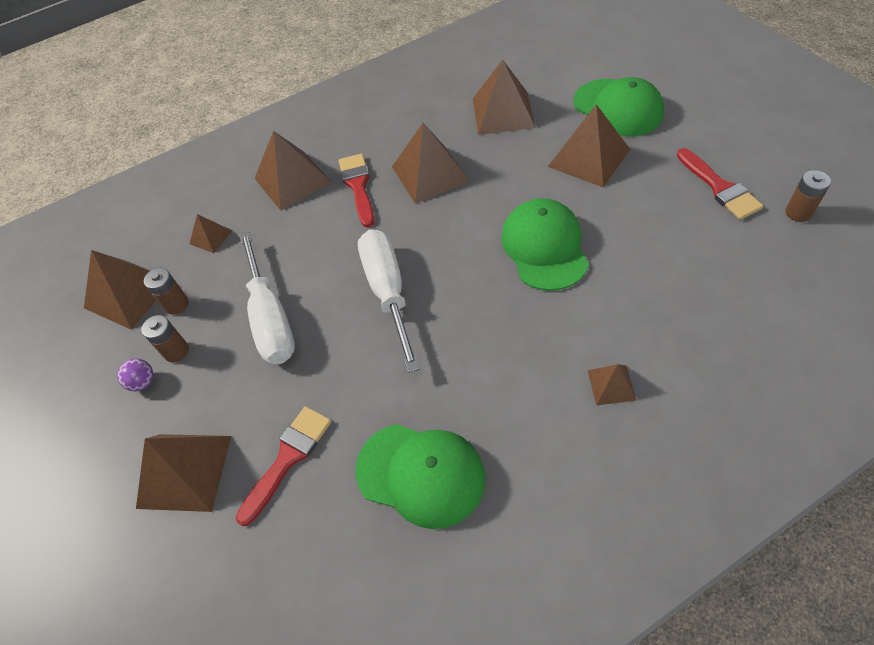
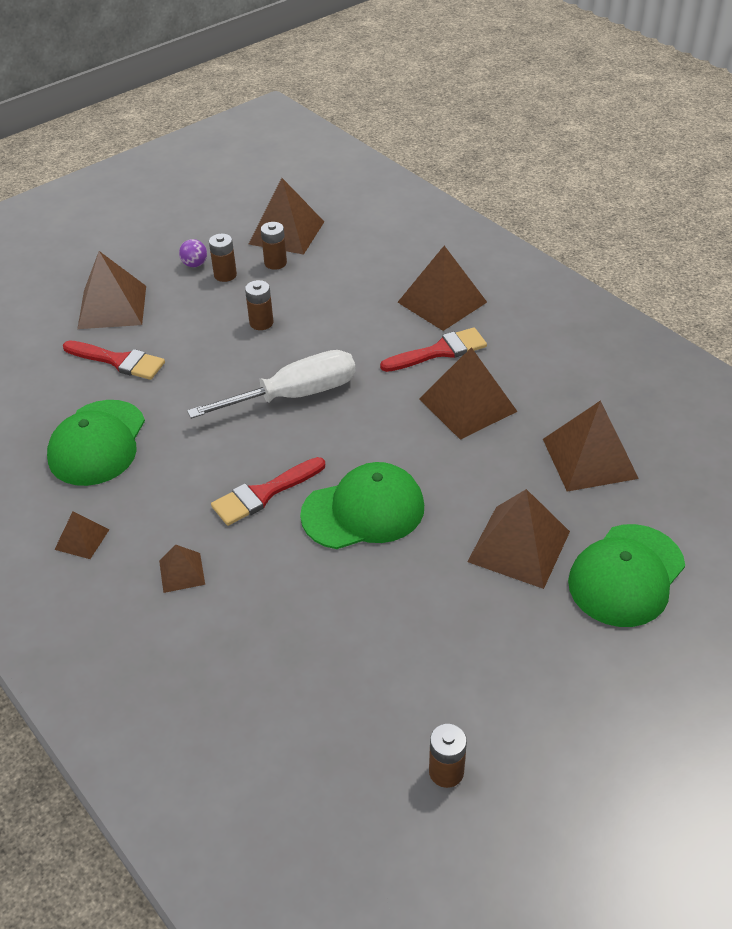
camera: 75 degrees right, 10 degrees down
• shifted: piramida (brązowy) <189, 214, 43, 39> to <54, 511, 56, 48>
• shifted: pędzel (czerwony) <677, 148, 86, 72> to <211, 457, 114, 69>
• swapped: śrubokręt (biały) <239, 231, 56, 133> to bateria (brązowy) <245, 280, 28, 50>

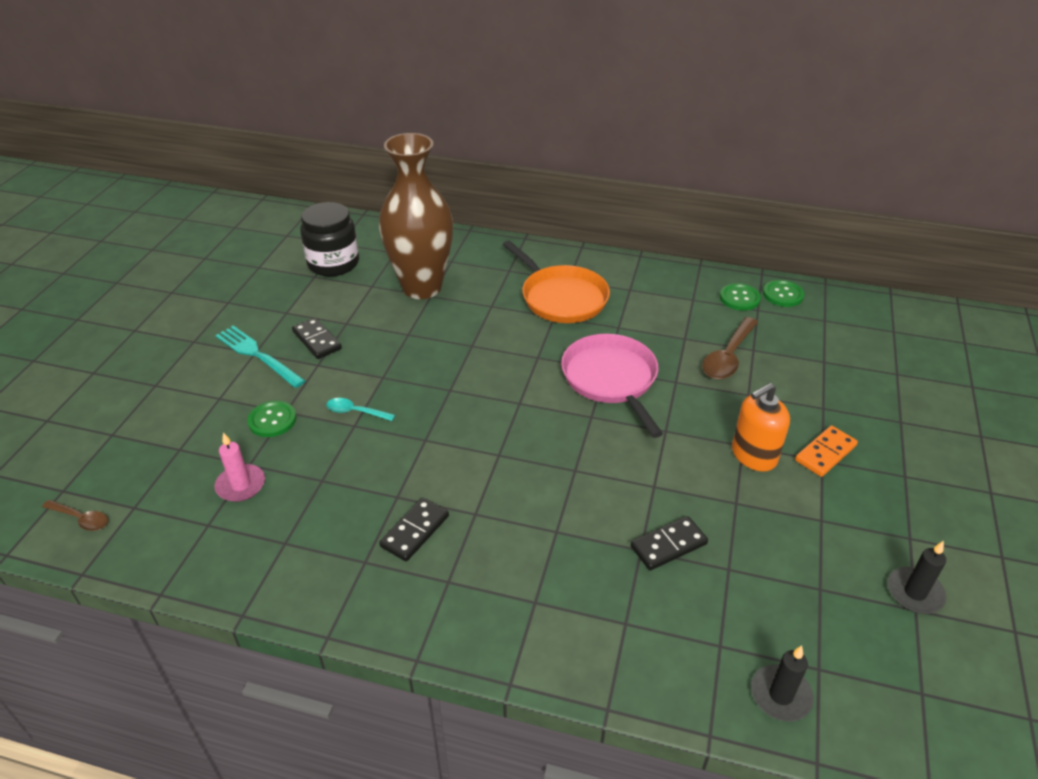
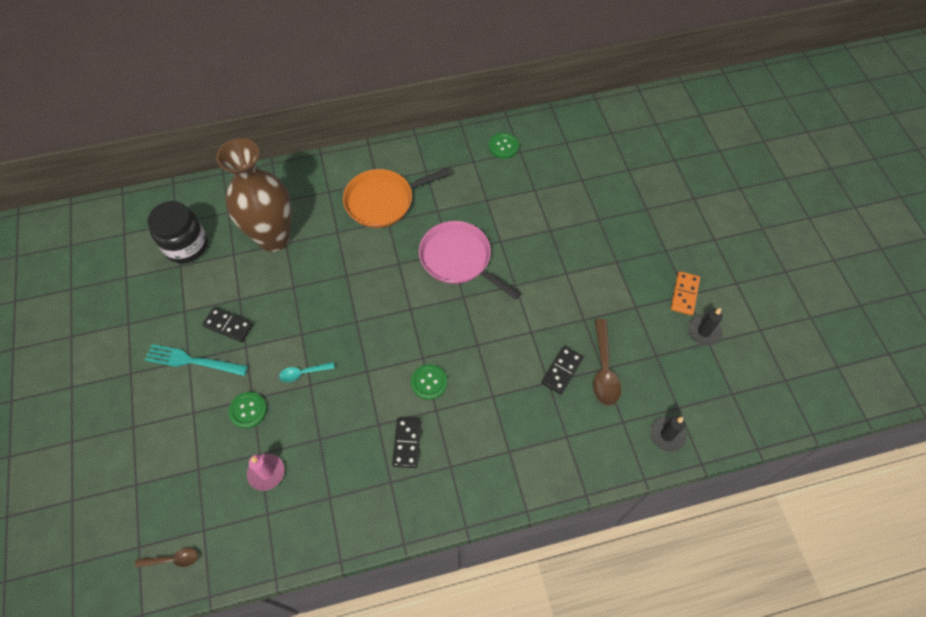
camera: 30 degrees left, 20 degrees up
• rotated: patelnia (pomarańczowy) <503, 240, 107, 83> = <343, 167, 109, 61> 135 degrees clockwise
• shifted: guzik (zielony) <763, 280, 41, 27> to <411, 364, 36, 36>
• shifted: łyżka (brązowy) <702, 317, 56, 62> to <593, 319, 28, 86>
• shifted: kostka domina (pomarańczowy) <795, 426, 63, 51> to <671, 271, 29, 44>
• gone: dozownik mydła (pomarańczowy) <732, 383, 58, 89>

════════

• _WHAT IS REQUIRED_: Your answer must be an exact repeat of the records above, with the pictures left out.

• _EXERCISE OUTPUT_:
camera: 75 degrees right, 10 degrees down
• shifted: piramida (brązowy) <189, 214, 43, 39> to <54, 511, 56, 48>
• shifted: pędzel (czerwony) <677, 148, 86, 72> to <211, 457, 114, 69>
• swapped: śrubokręt (biały) <239, 231, 56, 133> to bateria (brązowy) <245, 280, 28, 50>

camera: 30 degrees left, 20 degrees up
• rotated: patelnia (pomarańczowy) <503, 240, 107, 83> = <343, 167, 109, 61> 135 degrees clockwise
• shifted: guzik (zielony) <763, 280, 41, 27> to <411, 364, 36, 36>
• shifted: łyżka (brązowy) <702, 317, 56, 62> to <593, 319, 28, 86>
• shifted: kostka domina (pomarańczowy) <795, 426, 63, 51> to <671, 271, 29, 44>
• gone: dozownik mydła (pomarańczowy) <732, 383, 58, 89>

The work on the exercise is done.